=== TASK GOAL ===
Every entry below, first to last, should be restated word for word.

EXERCISE DATA START

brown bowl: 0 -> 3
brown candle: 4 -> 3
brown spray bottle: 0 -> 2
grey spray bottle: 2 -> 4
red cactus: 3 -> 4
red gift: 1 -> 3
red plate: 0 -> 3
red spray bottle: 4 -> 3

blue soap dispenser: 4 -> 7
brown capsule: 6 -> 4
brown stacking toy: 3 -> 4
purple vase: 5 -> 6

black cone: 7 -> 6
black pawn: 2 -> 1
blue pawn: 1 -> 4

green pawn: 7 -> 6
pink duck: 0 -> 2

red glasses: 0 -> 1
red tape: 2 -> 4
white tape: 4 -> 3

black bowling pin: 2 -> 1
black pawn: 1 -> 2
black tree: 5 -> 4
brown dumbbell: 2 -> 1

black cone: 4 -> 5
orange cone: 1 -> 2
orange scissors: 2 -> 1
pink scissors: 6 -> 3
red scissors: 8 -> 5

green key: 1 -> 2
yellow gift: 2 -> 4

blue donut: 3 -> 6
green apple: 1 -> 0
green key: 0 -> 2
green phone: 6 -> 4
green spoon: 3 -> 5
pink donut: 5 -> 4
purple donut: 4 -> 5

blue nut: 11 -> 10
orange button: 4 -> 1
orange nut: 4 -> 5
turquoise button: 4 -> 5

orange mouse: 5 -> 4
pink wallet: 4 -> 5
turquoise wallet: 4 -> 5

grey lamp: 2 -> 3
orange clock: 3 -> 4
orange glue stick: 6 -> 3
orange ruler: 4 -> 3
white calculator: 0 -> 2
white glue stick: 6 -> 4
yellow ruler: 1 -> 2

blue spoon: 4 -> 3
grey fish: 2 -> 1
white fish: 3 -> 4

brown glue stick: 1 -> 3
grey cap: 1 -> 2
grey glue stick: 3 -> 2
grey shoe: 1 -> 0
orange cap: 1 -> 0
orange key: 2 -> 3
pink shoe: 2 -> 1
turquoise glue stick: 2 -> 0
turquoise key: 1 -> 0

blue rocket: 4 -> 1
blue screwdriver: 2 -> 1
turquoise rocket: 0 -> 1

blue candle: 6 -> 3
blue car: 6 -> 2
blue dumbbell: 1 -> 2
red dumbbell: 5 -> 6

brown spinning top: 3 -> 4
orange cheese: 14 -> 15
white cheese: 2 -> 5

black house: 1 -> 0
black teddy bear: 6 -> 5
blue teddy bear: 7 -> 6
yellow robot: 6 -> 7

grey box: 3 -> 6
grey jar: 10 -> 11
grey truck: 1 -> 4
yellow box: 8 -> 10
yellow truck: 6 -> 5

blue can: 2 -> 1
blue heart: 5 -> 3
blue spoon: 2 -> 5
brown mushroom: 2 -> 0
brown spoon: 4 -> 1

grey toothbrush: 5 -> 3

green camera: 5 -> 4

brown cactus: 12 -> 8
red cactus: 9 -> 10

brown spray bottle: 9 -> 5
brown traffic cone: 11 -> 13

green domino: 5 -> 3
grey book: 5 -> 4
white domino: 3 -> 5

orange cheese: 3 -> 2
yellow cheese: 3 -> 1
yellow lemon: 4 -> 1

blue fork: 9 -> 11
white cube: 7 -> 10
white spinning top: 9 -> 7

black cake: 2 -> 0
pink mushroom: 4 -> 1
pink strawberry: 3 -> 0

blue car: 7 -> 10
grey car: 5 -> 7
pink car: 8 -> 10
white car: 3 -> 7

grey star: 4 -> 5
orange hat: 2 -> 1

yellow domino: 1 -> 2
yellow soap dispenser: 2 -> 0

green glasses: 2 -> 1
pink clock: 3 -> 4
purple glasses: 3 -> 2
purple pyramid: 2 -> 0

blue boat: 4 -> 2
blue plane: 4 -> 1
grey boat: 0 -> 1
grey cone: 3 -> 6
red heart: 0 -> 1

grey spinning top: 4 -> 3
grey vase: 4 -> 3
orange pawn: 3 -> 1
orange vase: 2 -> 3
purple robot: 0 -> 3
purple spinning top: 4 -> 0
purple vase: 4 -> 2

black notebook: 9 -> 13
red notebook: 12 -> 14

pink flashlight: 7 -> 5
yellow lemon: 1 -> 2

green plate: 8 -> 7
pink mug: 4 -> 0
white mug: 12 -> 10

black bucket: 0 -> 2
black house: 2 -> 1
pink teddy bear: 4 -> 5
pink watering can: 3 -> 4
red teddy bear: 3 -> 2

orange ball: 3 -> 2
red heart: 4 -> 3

EXERCISE DATA END

=== SOLUTION FOR THIS EXERCISE ===
brown bowl: 0 -> 3
brown candle: 4 -> 3
brown spray bottle: 0 -> 2
grey spray bottle: 2 -> 4
red cactus: 3 -> 4
red gift: 1 -> 3
red plate: 0 -> 3
red spray bottle: 4 -> 3

blue soap dispenser: 4 -> 7
brown capsule: 6 -> 4
brown stacking toy: 3 -> 4
purple vase: 5 -> 6

black cone: 7 -> 6
black pawn: 2 -> 1
blue pawn: 1 -> 4

green pawn: 7 -> 6
pink duck: 0 -> 2

red glasses: 0 -> 1
red tape: 2 -> 4
white tape: 4 -> 3

black bowling pin: 2 -> 1
black pawn: 1 -> 2
black tree: 5 -> 4
brown dumbbell: 2 -> 1

black cone: 4 -> 5
orange cone: 1 -> 2
orange scissors: 2 -> 1
pink scissors: 6 -> 3
red scissors: 8 -> 5

green key: 1 -> 2
yellow gift: 2 -> 4

blue donut: 3 -> 6
green apple: 1 -> 0
green key: 0 -> 2
green phone: 6 -> 4
green spoon: 3 -> 5
pink donut: 5 -> 4
purple donut: 4 -> 5

blue nut: 11 -> 10
orange button: 4 -> 1
orange nut: 4 -> 5
turquoise button: 4 -> 5

orange mouse: 5 -> 4
pink wallet: 4 -> 5
turquoise wallet: 4 -> 5

grey lamp: 2 -> 3
orange clock: 3 -> 4
orange glue stick: 6 -> 3
orange ruler: 4 -> 3
white calculator: 0 -> 2
white glue stick: 6 -> 4
yellow ruler: 1 -> 2

blue spoon: 4 -> 3
grey fish: 2 -> 1
white fish: 3 -> 4

brown glue stick: 1 -> 3
grey cap: 1 -> 2
grey glue stick: 3 -> 2
grey shoe: 1 -> 0
orange cap: 1 -> 0
orange key: 2 -> 3
pink shoe: 2 -> 1
turquoise glue stick: 2 -> 0
turquoise key: 1 -> 0

blue rocket: 4 -> 1
blue screwdriver: 2 -> 1
turquoise rocket: 0 -> 1

blue candle: 6 -> 3
blue car: 6 -> 2
blue dumbbell: 1 -> 2
red dumbbell: 5 -> 6

brown spinning top: 3 -> 4
orange cheese: 14 -> 15
white cheese: 2 -> 5

black house: 1 -> 0
black teddy bear: 6 -> 5
blue teddy bear: 7 -> 6
yellow robot: 6 -> 7

grey box: 3 -> 6
grey jar: 10 -> 11
grey truck: 1 -> 4
yellow box: 8 -> 10
yellow truck: 6 -> 5

blue can: 2 -> 1
blue heart: 5 -> 3
blue spoon: 2 -> 5
brown mushroom: 2 -> 0
brown spoon: 4 -> 1

grey toothbrush: 5 -> 3

green camera: 5 -> 4

brown cactus: 12 -> 8
red cactus: 9 -> 10

brown spray bottle: 9 -> 5
brown traffic cone: 11 -> 13

green domino: 5 -> 3
grey book: 5 -> 4
white domino: 3 -> 5

orange cheese: 3 -> 2
yellow cheese: 3 -> 1
yellow lemon: 4 -> 1

blue fork: 9 -> 11
white cube: 7 -> 10
white spinning top: 9 -> 7

black cake: 2 -> 0
pink mushroom: 4 -> 1
pink strawberry: 3 -> 0

blue car: 7 -> 10
grey car: 5 -> 7
pink car: 8 -> 10
white car: 3 -> 7

grey star: 4 -> 5
orange hat: 2 -> 1

yellow domino: 1 -> 2
yellow soap dispenser: 2 -> 0

green glasses: 2 -> 1
pink clock: 3 -> 4
purple glasses: 3 -> 2
purple pyramid: 2 -> 0

blue boat: 4 -> 2
blue plane: 4 -> 1
grey boat: 0 -> 1
grey cone: 3 -> 6
red heart: 0 -> 1

grey spinning top: 4 -> 3
grey vase: 4 -> 3
orange pawn: 3 -> 1
orange vase: 2 -> 3
purple robot: 0 -> 3
purple spinning top: 4 -> 0
purple vase: 4 -> 2

black notebook: 9 -> 13
red notebook: 12 -> 14

pink flashlight: 7 -> 5
yellow lemon: 1 -> 2

green plate: 8 -> 7
pink mug: 4 -> 0
white mug: 12 -> 10

black bucket: 0 -> 2
black house: 2 -> 1
pink teddy bear: 4 -> 5
pink watering can: 3 -> 4
red teddy bear: 3 -> 2

orange ball: 3 -> 2
red heart: 4 -> 3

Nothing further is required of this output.